» What this task involves
Please return the lines below verbatim, beginning at the one that has "27 324 105]" and stopping after the one that has "375 492 450]", and add no other lines.

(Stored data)
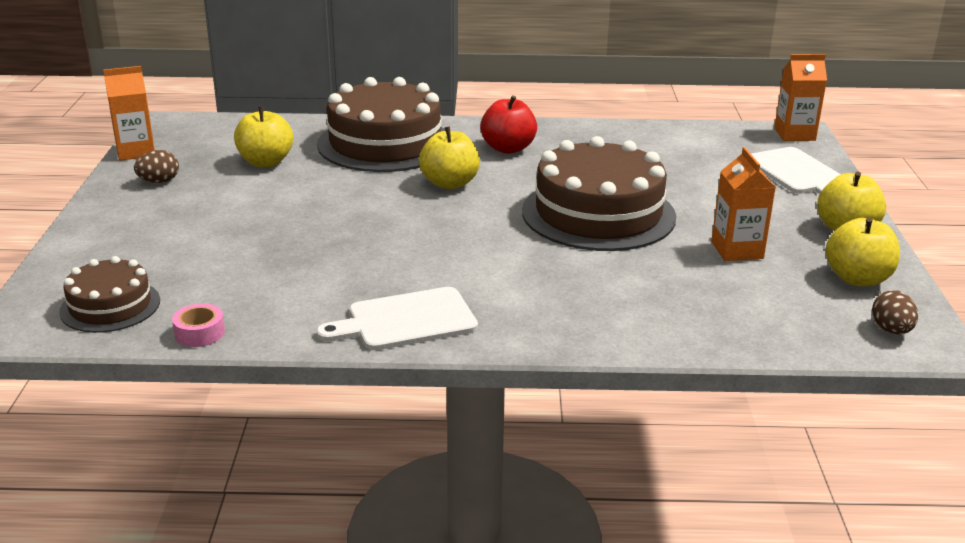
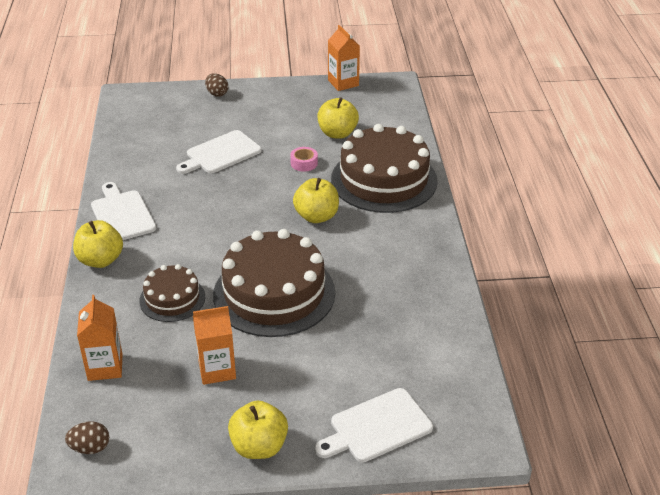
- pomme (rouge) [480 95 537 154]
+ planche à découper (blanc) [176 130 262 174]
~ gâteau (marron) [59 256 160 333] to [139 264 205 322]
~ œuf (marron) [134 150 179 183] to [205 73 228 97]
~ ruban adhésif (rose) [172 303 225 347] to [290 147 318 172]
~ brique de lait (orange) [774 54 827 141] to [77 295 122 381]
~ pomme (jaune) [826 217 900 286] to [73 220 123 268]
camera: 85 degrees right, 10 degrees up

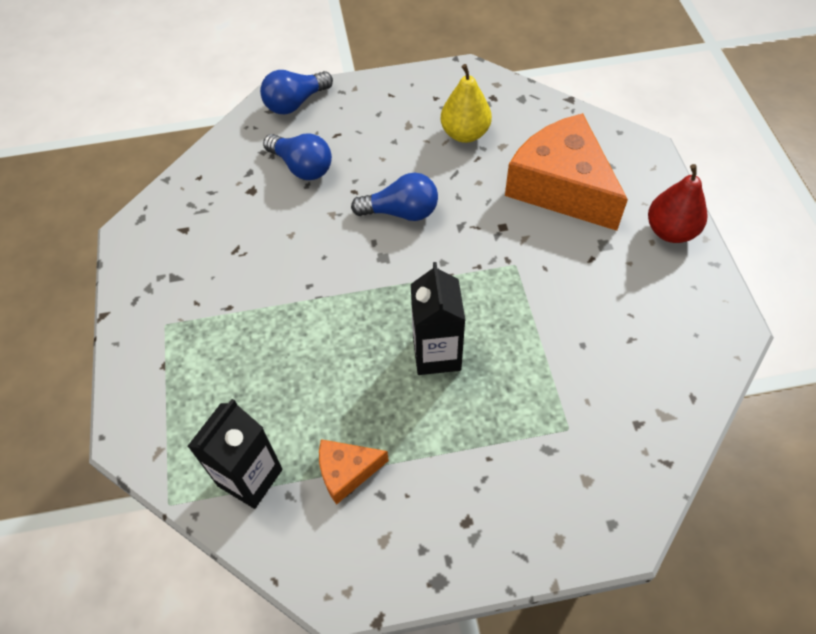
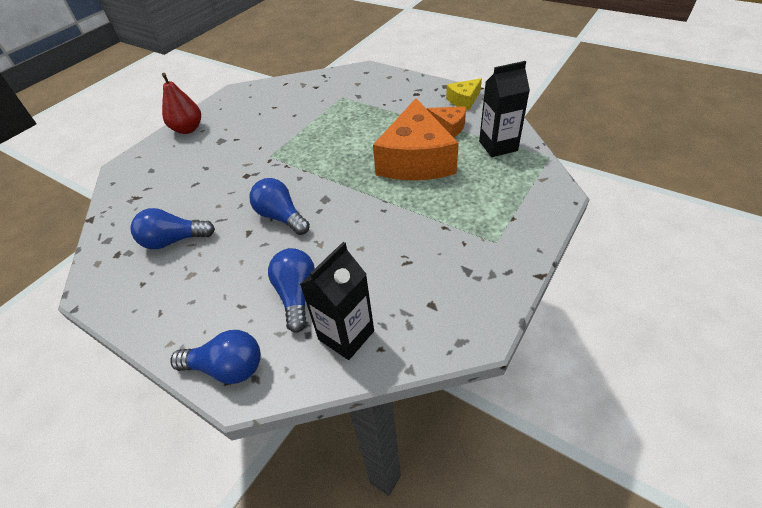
+ fromage (jaune) [446 78 482 110]
~ brique de lait (noir) [411 262 465 375] to [300 242 374 360]
~ fromage (orange) [505 113 628 231] to [373 98 459 180]
~ poire (jaune) [441 64 492 143] to ampoule (bleu) [131 208 215 249]
camera: 135 degrees left, 10 degrees down

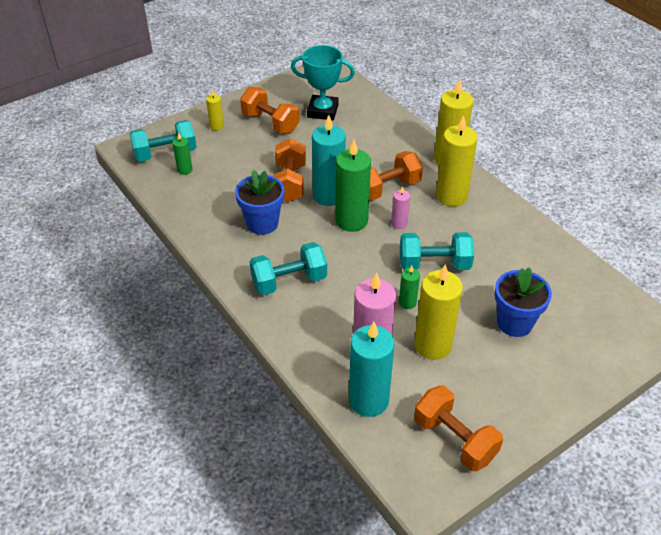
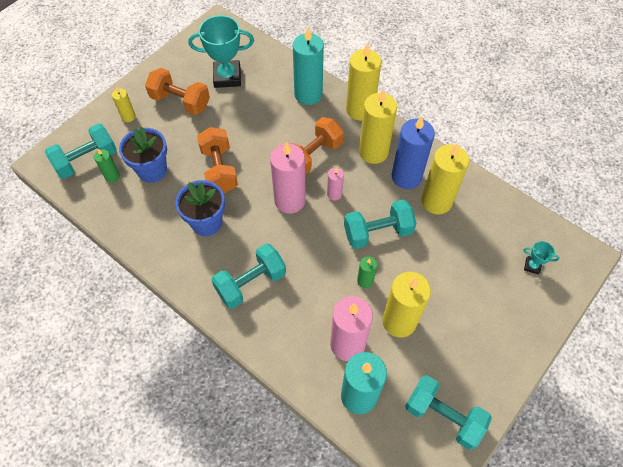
+ bougie (bleu) [392 116 435 189]
+ bougie (jaune) [421 143 469 215]
+ trophée (turquoise) [523 241 559 275]
~ bougie (turquoise) [312 115 346 206] to [293 27 324 105]
~ pot de fleurs (bleu) [494 267 552 337] to [119 127 167 183]
~ bougie (vert) [335 140 371 232] to bougie (rose) [270 142 306 214]
~ haltère (orange) [414 386 503 471] to haltère (turquoise) [405 375 492 450]
camera: 15 degrees left, 15 degrees up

» Reply
~ bougie (turquoise) [312 115 346 206] to [293 27 324 105]
~ pot de fleurs (bleu) [494 267 552 337] to [119 127 167 183]
~ bougie (vert) [335 140 371 232] to bougie (rose) [270 142 306 214]
~ haltère (orange) [414 386 503 471] to haltère (turquoise) [405 375 492 450]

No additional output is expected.